Exercise description >>
Required from the data below: the exact lines starting at the line containing "(157, 544) = (91, 454): black goblet -> none" and ending at the line containing "(366, 245) = (209, 230): pink egg -> none", with both ends kept and all pictures dropped.

Records >>
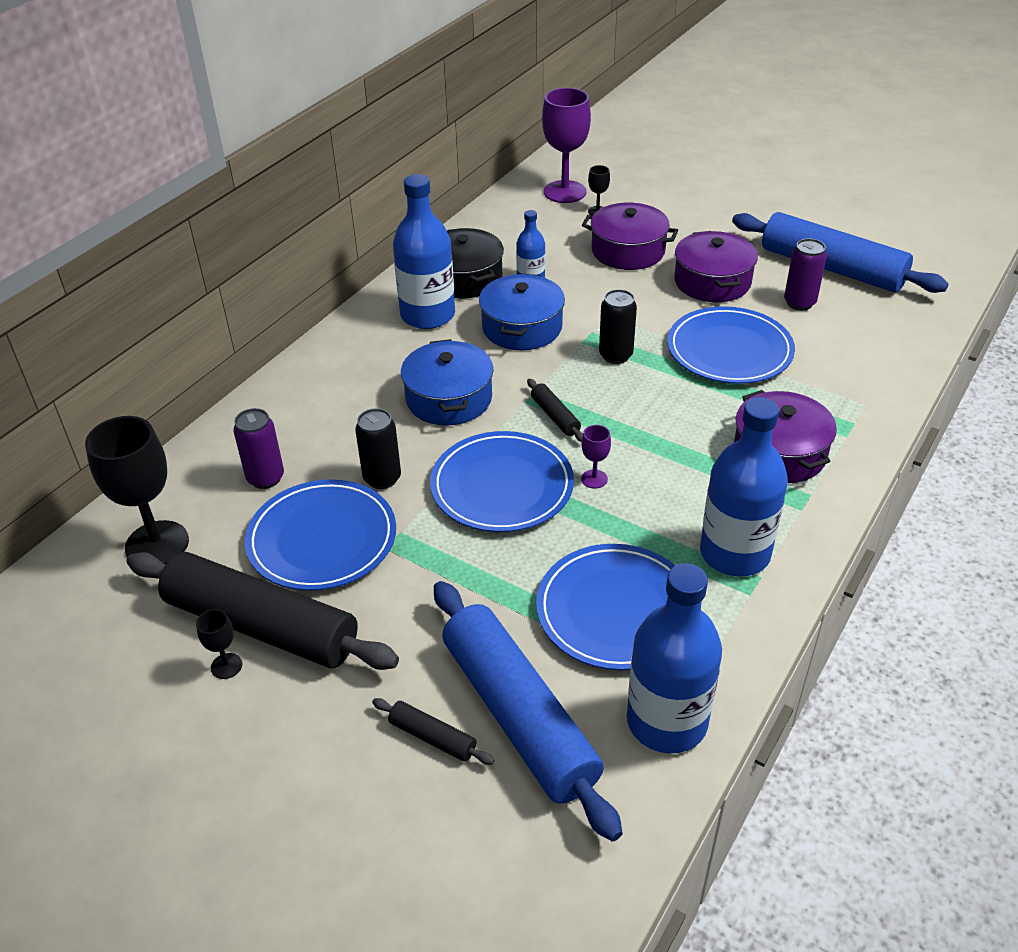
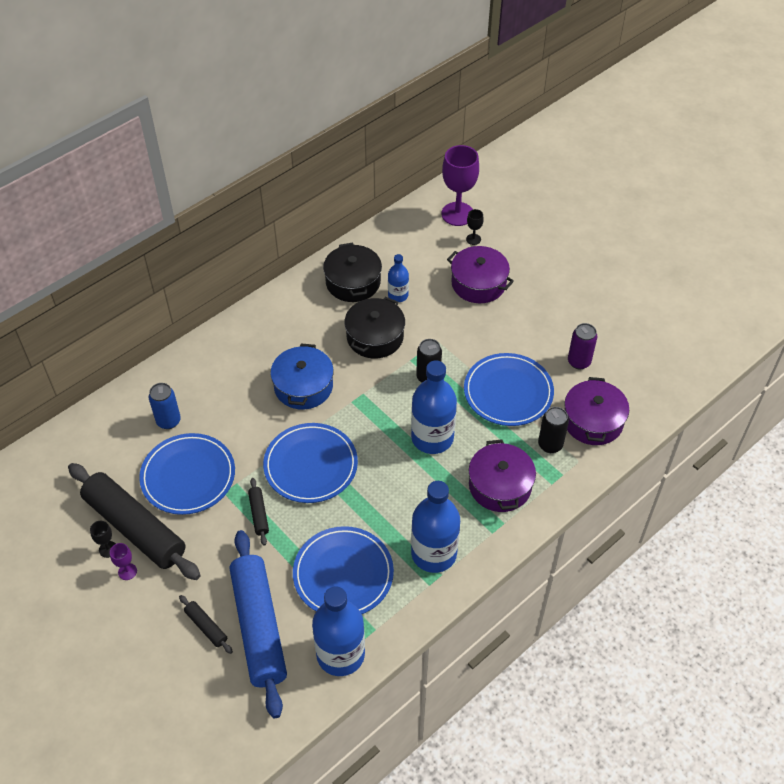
camera: 15 degrees right, 10 degrees up
(157, 544) = (91, 454): black goblet -> none
(265, 478) = (168, 421): purple can -> blue can
(382, 478) = (239, 440): black can -> black can (550, 445)
(427, 315) = (315, 310): blue bottle -> blue bottle (432, 438)
(522, 327) = (375, 337): blue pot -> black pot
(555, 416) = (366, 418): black rolling pin -> black rolling pin (258, 514)
(594, 479) = (371, 475): purple goblet -> purple goblet (127, 571)
(712, 282) = (526, 327): purple pot -> purple pot (593, 421)
(831, 268) = (619, 335): blue rolling pin -> none

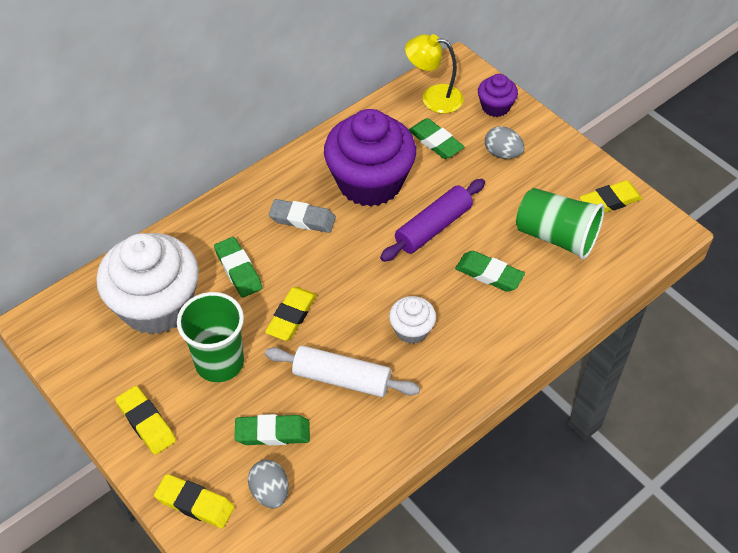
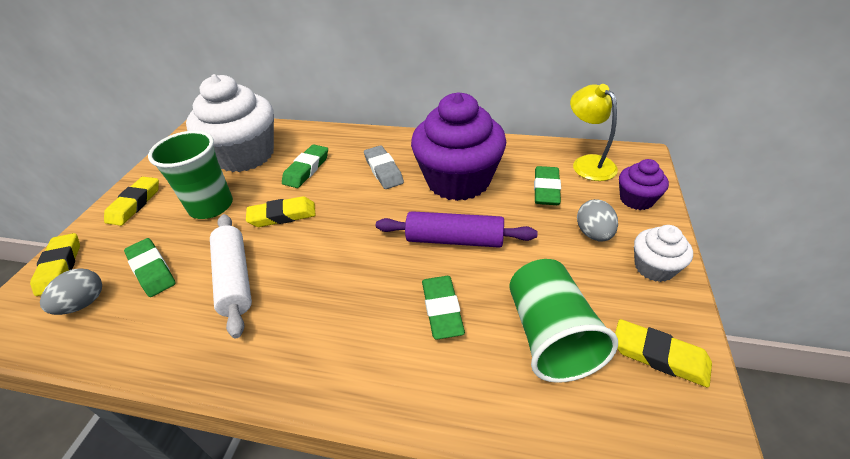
camera: 55 degrees right, 10 degrees down
(411, 330) = (324, 292): white cupcake -> white cupcake (654, 267)

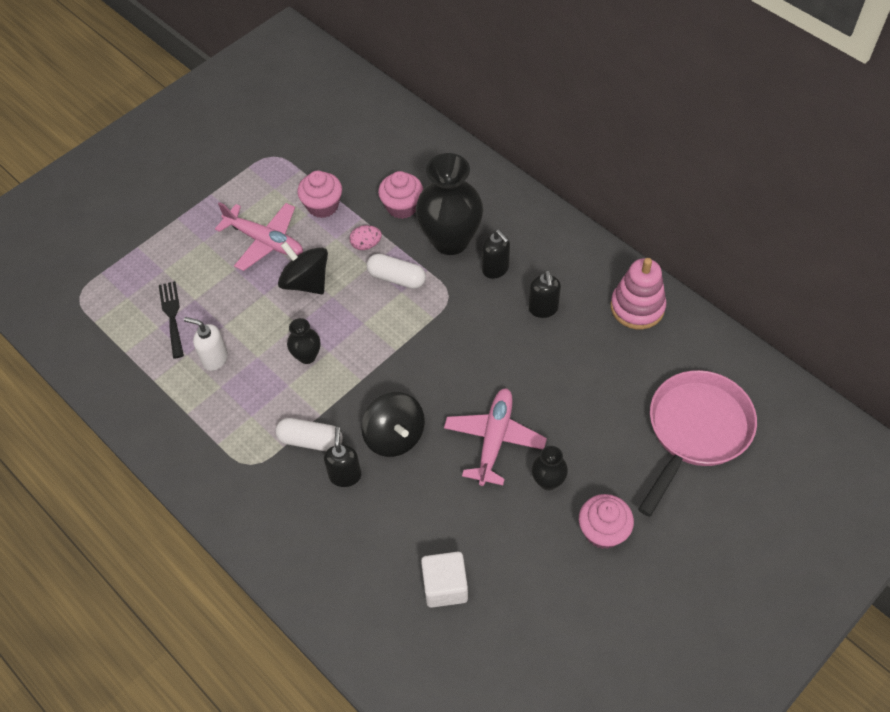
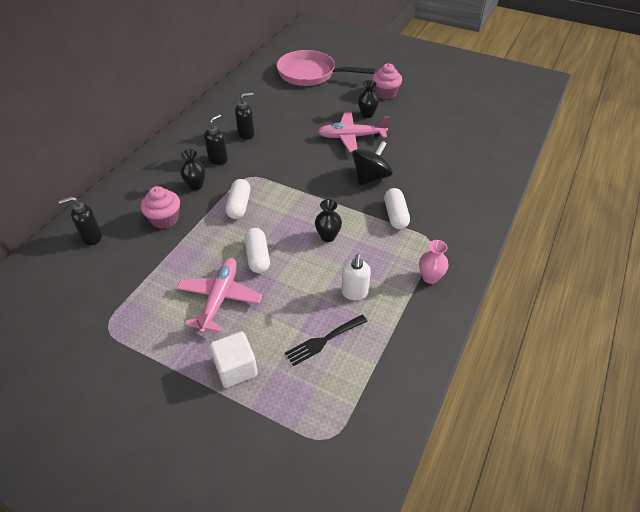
camera: 110 degrees left, 10 degrees down
(199, 440) = (430, 277): none -> pink vase
(306, 282) = (257, 257): black spinning top -> white capsule
(322, 206) = (170, 269): pink cupcake -> none
(345, 475) = (411, 192): black soap dispenser -> black soap dispenser (92, 237)
(366, 245) = (209, 230): pink egg -> none
(445, 586) = (452, 138): white cube -> white cube (236, 368)
(450, 240) = (196, 185): black vase -> black vase, size x0.47
(637, 307) = (234, 100): pink stacking toy -> none

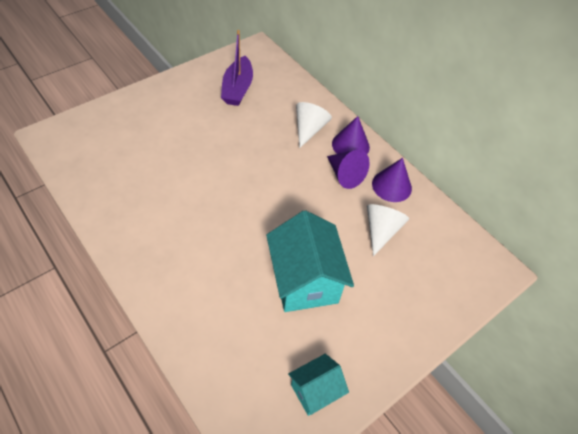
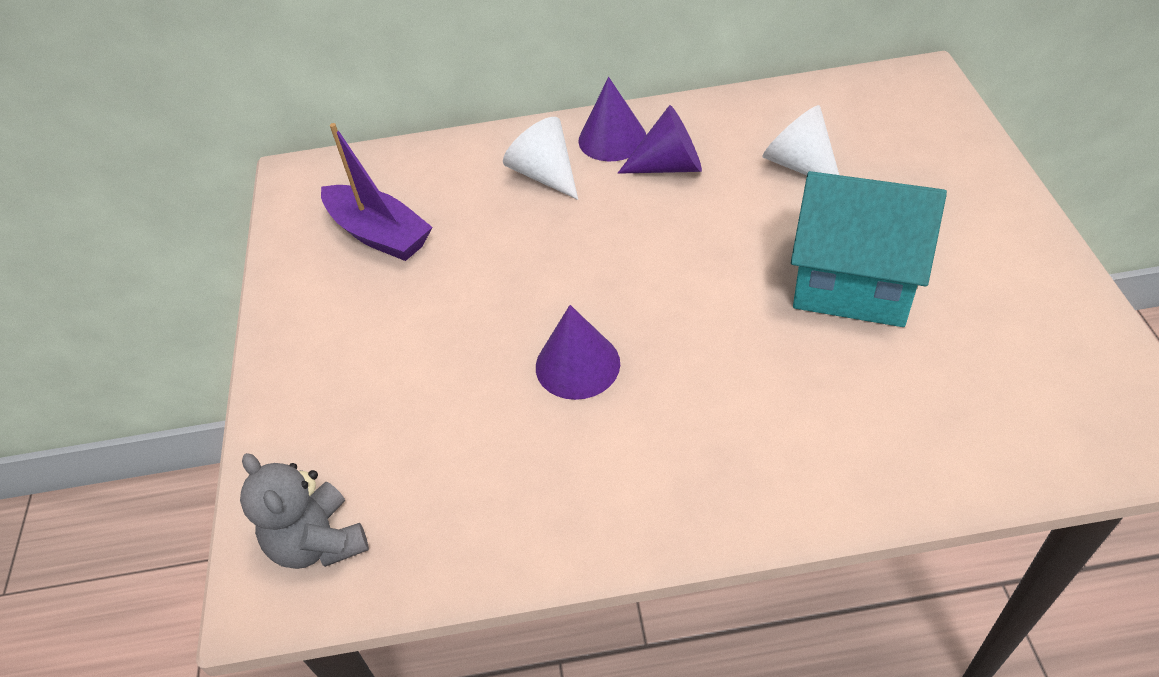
camera: 50 degrees left, 5 degrees down
(73, 141) = (318, 542): none -> grey teddy bear
(315, 390) = (1058, 337): turquoise house -> none
(391, 186) = (721, 124): purple cone -> purple cone (577, 365)

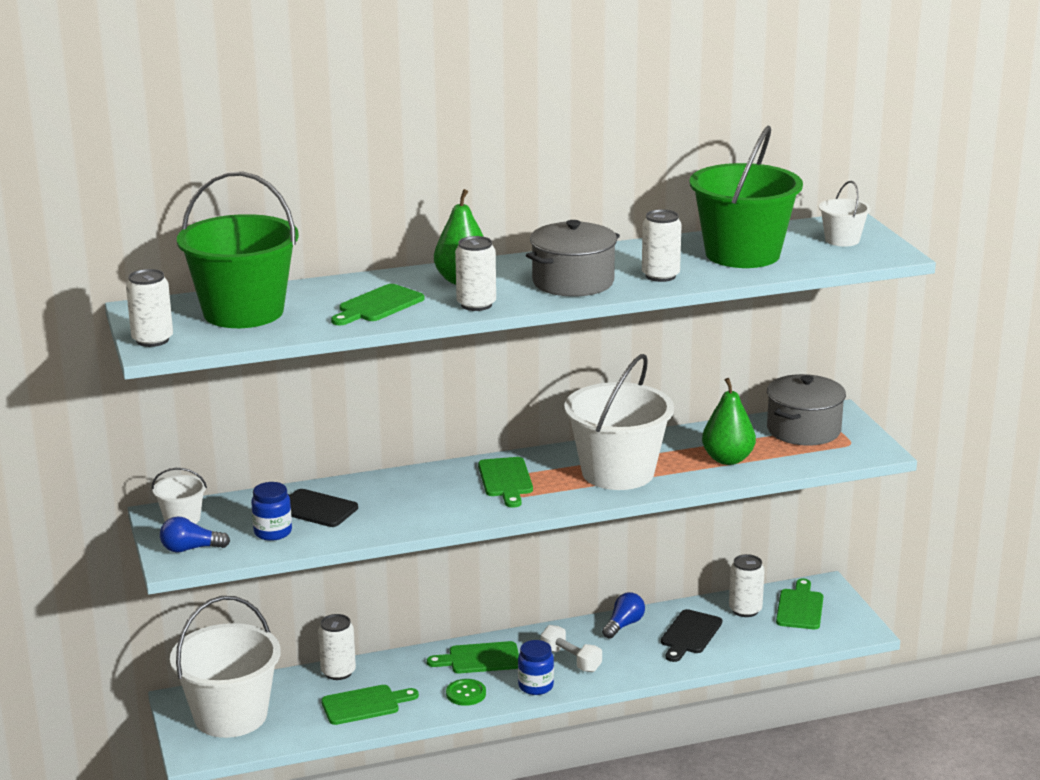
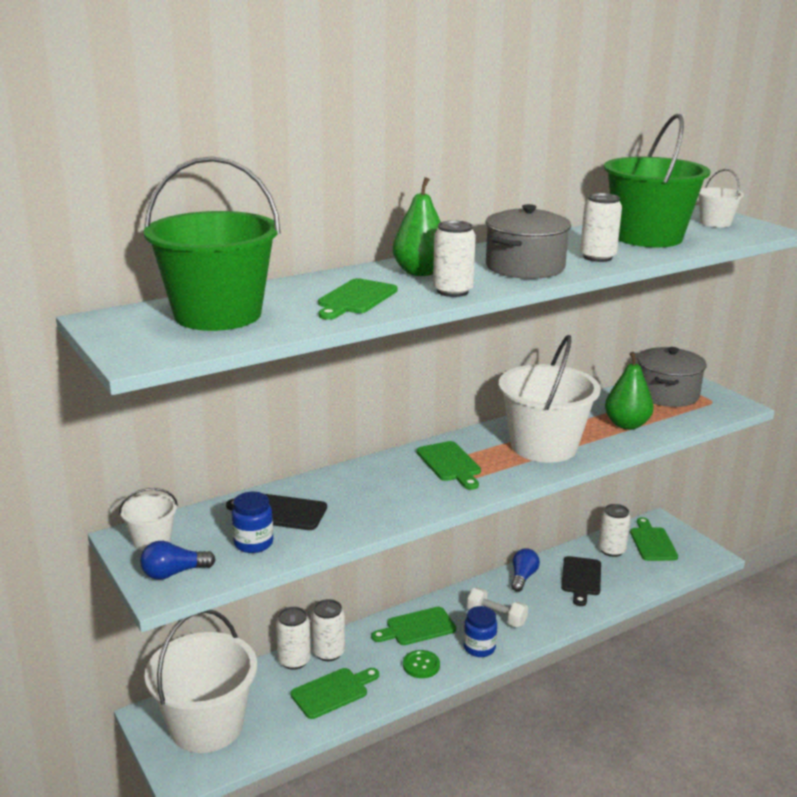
camera: 15 degrees left, 0 degrees up
(152, 340) = (131, 349): white can -> white can (328, 652)

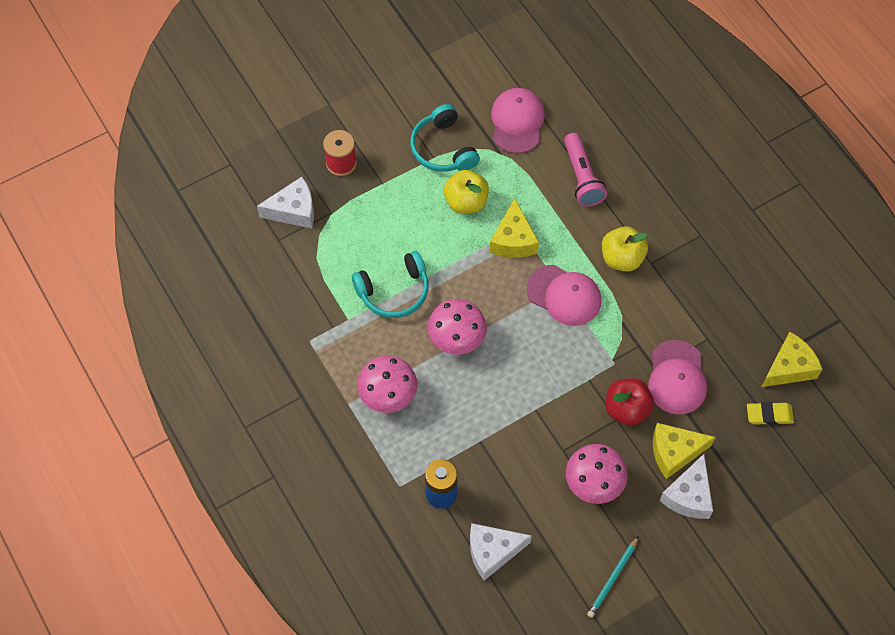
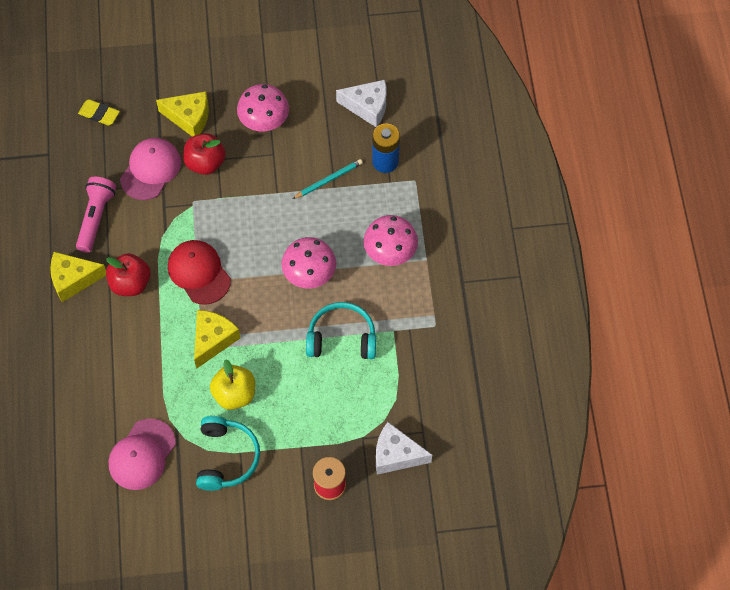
camera: 155 degrees left, 0 degrees up
(564, 295) = (199, 273): pink cap -> red cap
(582, 177) = (117, 372): pink flashlight -> pink flashlight (96, 218)
(612, 578) = (289, 55): turquoise pencil -> turquoise pencil (328, 180)
(622, 258) = (130, 283): yellow apple -> red apple
(688, 495) = (199, 85): white cheese -> none
(789, 367) = (58, 141): yellow cheese -> yellow cheese (73, 279)

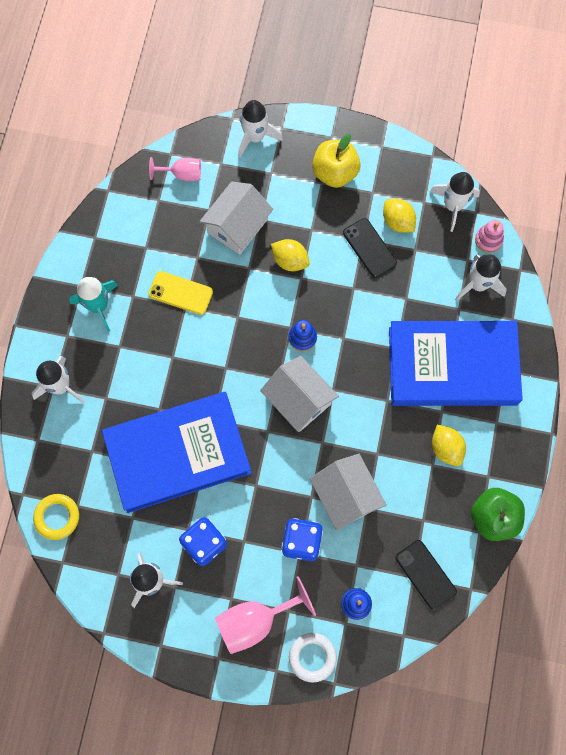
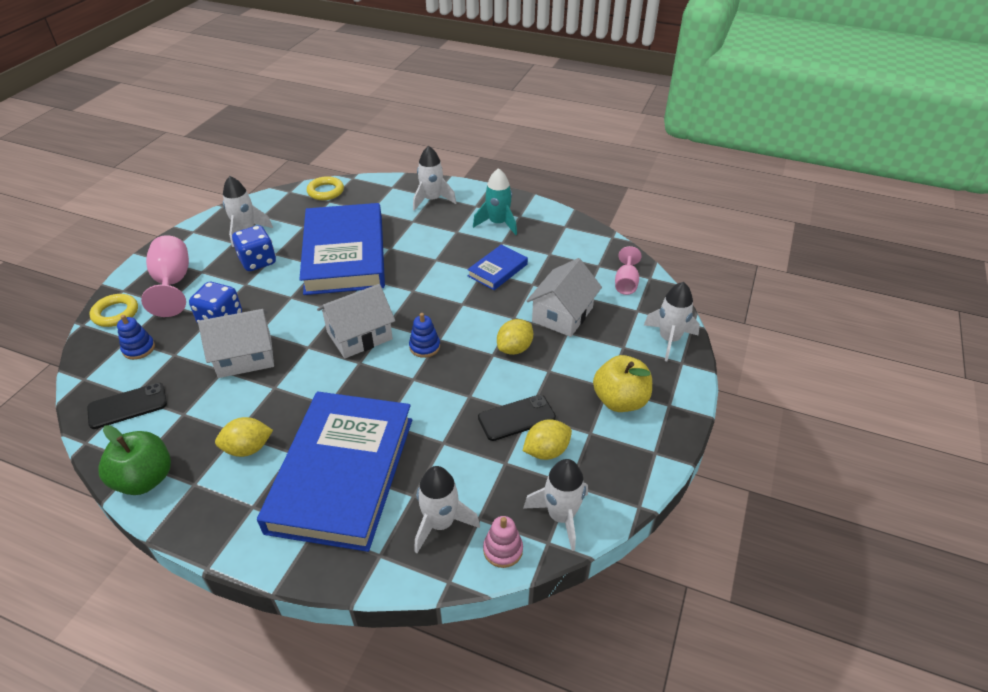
camera: 100 degrees right, 30 degrees down
(180, 293) = (497, 270): yellow phone -> blue book
(237, 226) = (562, 314): white house -> white house turned 75 degrees clockwise
(312, 657) = (115, 313): white ring -> yellow ring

Task answer >>
(157, 544) = (91, 454): black goblet -> none
(265, 478) = (168, 421): purple can -> blue can
(382, 478) = (239, 440): black can -> black can (550, 445)
(427, 315) = (315, 310): blue bottle -> blue bottle (432, 438)
(522, 327) = (375, 337): blue pot -> black pot
(555, 416) = (366, 418): black rolling pin -> black rolling pin (258, 514)
(594, 479) = (371, 475): purple goblet -> purple goblet (127, 571)
(712, 282) = (526, 327): purple pot -> purple pot (593, 421)
(831, 268) = (619, 335): blue rolling pin -> none

camera: 55 degrees right, 10 degrees down
(411, 330) = (324, 292): white cupcake -> white cupcake (654, 267)

camera: 110 degrees left, 10 degrees down
(199, 440) = (430, 277): none -> pink vase
(306, 282) = (257, 257): black spinning top -> white capsule
(322, 206) = (170, 269): pink cupcake -> none
(345, 475) = (411, 192): black soap dispenser -> black soap dispenser (92, 237)
(366, 245) = (209, 230): pink egg -> none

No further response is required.